→ **What is required**: Output only the lines of the entries that follow, starting at the one with "purple ruler: [579,345,711,415]" and running down to the one with "white cake: [294,103,395,179]", both included and unchanged.

[Object count comparisons]
*** Begin section ***

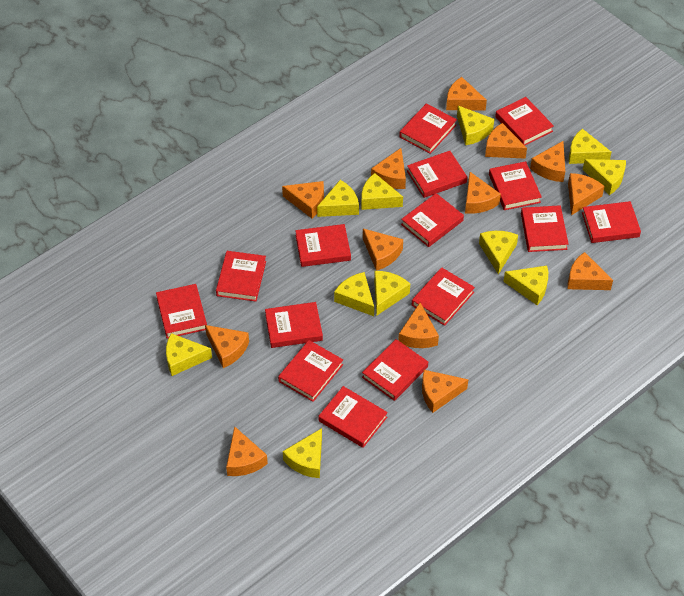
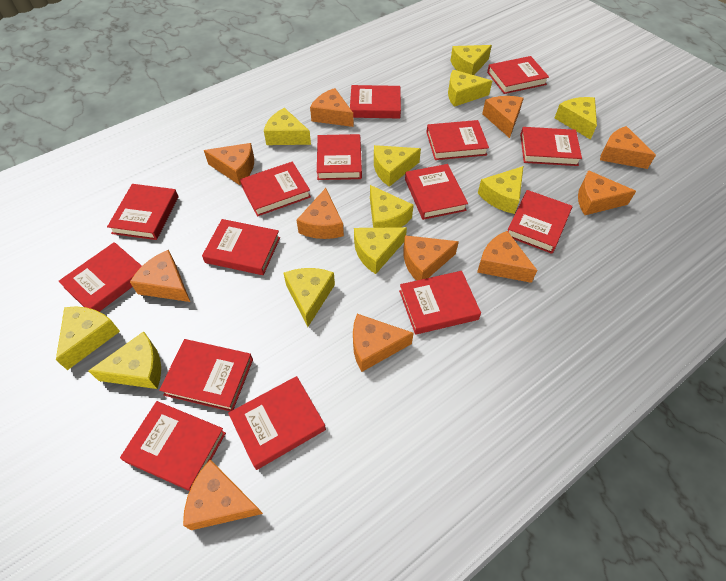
orange cheese: [205,325,249,368] [226,426,268,476] [282,181,324,218] [363,229,403,271] [371,148,406,189] [398,303,439,348] [422,370,468,413] [446,77,487,111] [465,172,501,214] [485,123,527,159] [530,141,565,182] [567,252,613,290] [568,173,605,215] = 13 -> [130,250,190,302] [183,460,263,530] [204,143,254,185] [297,188,344,239] [310,88,354,127] [353,314,414,372] [403,235,459,281] [477,231,538,283] [482,96,524,138] [578,170,636,215] [600,126,656,169] = 11

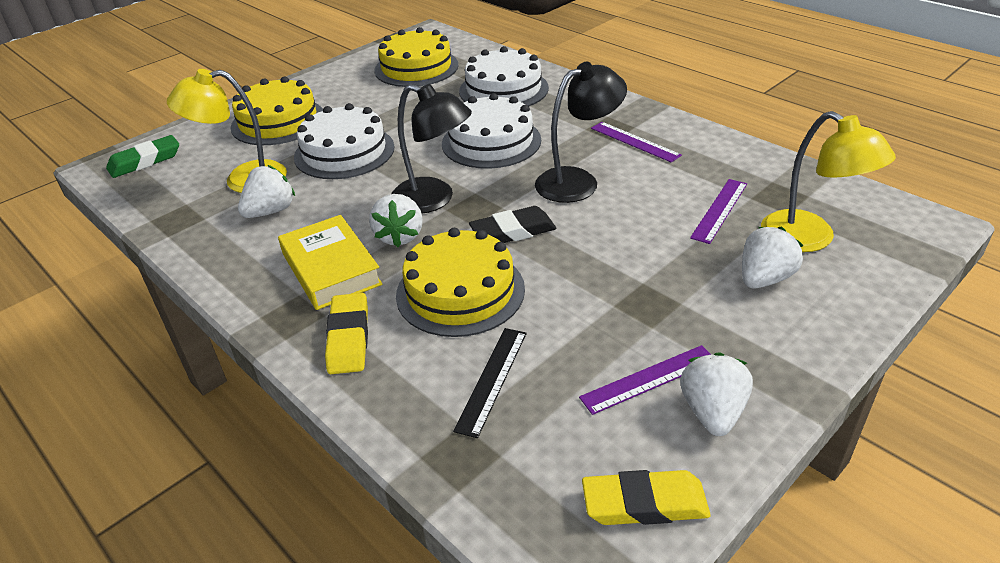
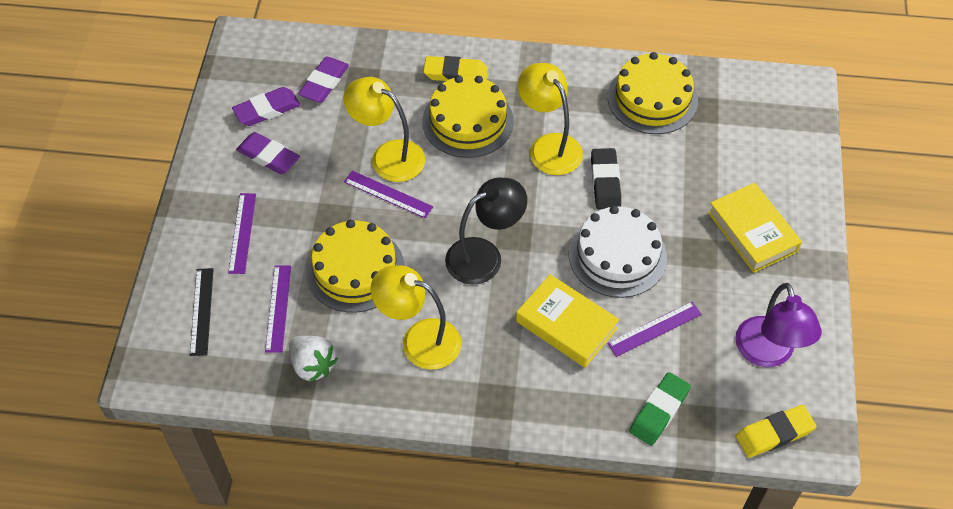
black lamp: [391,84,472,214] [535,62,627,203] = 2 -> [445,178,527,285] = 1
purple eraser: none = 0 -> [232,87,300,126] [236,132,300,174] [298,57,349,103] = 3
purple lamp: none = 0 -> [735,283,822,367] = 1
purple ruler: [579,345,711,415] [591,122,682,162] [690,179,747,244] = 3 -> [228,193,256,274] [265,266,291,353] [344,171,433,218] [607,302,702,357] = 4
white cake: [294,103,395,179] [442,93,541,169] [459,46,549,106] = 3 -> [569,206,667,298] = 1
white strawberry: [238,165,295,218] [369,194,423,247] [680,352,753,436] [742,227,803,289] = 4 -> [289,336,338,382] = 1
yellow book: [278,215,383,310] = 1 -> [516,274,619,368] [708,183,802,273] = 2
yellow lamp: [167,69,287,193] [761,111,896,252] = 2 -> [344,77,425,182] [370,265,461,370] [518,63,583,175] = 3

*** End section ***

→ **Solution for this problem**:
purple ruler: [579,345,711,415] [591,122,682,162] [690,179,747,244] = 3 -> [228,193,256,274] [265,266,291,353] [344,171,433,218] [607,302,702,357] = 4
white cake: [294,103,395,179] [442,93,541,169] [459,46,549,106] = 3 -> [569,206,667,298] = 1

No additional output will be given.